## TRY IT
Extract, word for word, each line from the line holding "black cup [236,107,274,168]" through the end of the records. Omit every picture.

## SOURCE MATERIAL
***

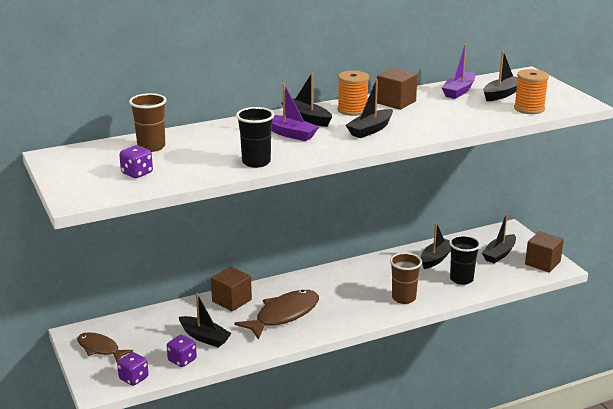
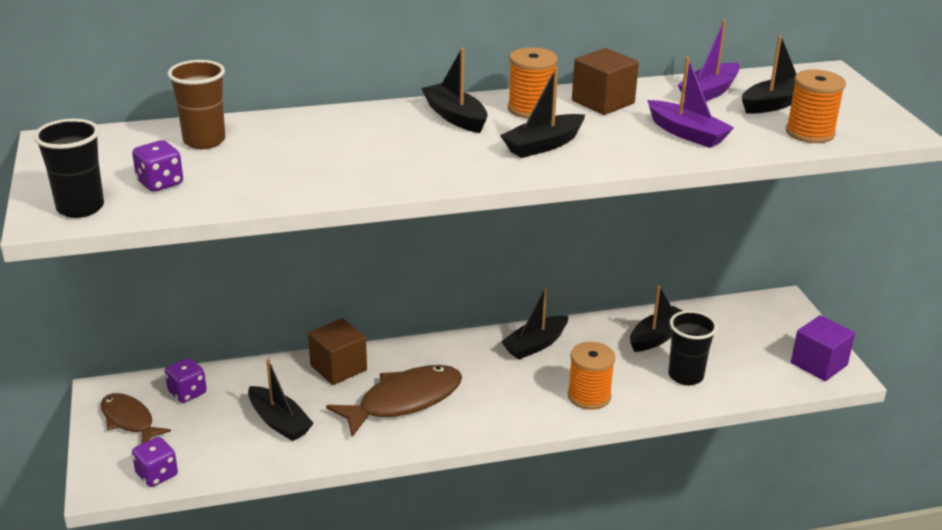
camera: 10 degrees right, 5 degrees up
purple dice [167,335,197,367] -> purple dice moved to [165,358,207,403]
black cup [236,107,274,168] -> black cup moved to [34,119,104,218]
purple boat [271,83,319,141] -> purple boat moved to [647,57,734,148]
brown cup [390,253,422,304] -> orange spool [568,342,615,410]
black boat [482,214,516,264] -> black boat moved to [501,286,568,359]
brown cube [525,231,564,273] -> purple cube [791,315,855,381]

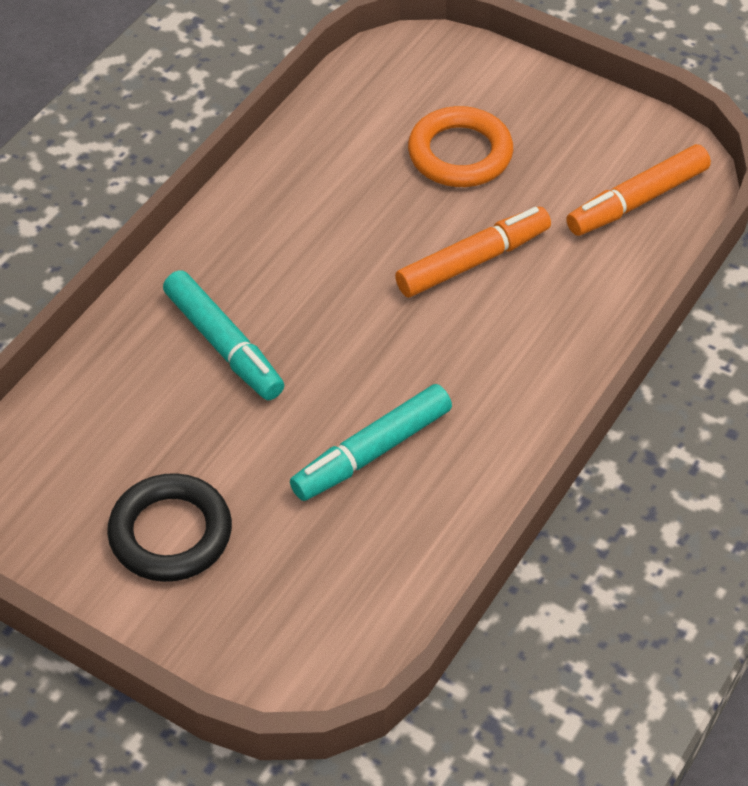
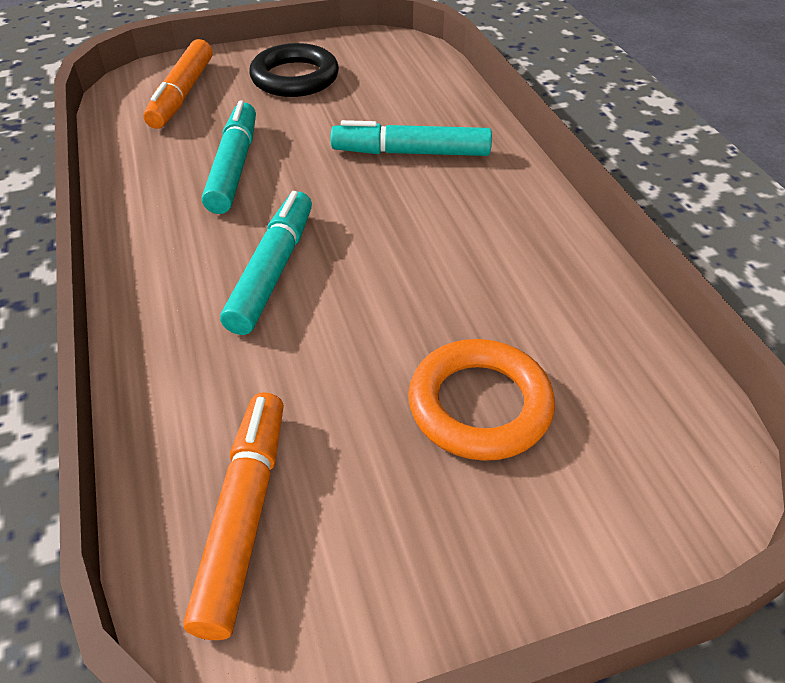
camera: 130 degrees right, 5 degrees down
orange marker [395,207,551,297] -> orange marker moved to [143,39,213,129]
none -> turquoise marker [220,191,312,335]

***

## RESPONSE TO THIS TASK
black cup [236,107,274,168] -> black cup moved to [34,119,104,218]
purple boat [271,83,319,141] -> purple boat moved to [647,57,734,148]
brown cup [390,253,422,304] -> orange spool [568,342,615,410]
black boat [482,214,516,264] -> black boat moved to [501,286,568,359]
brown cube [525,231,564,273] -> purple cube [791,315,855,381]

camera: 130 degrees right, 5 degrees down
orange marker [395,207,551,297] -> orange marker moved to [143,39,213,129]
none -> turquoise marker [220,191,312,335]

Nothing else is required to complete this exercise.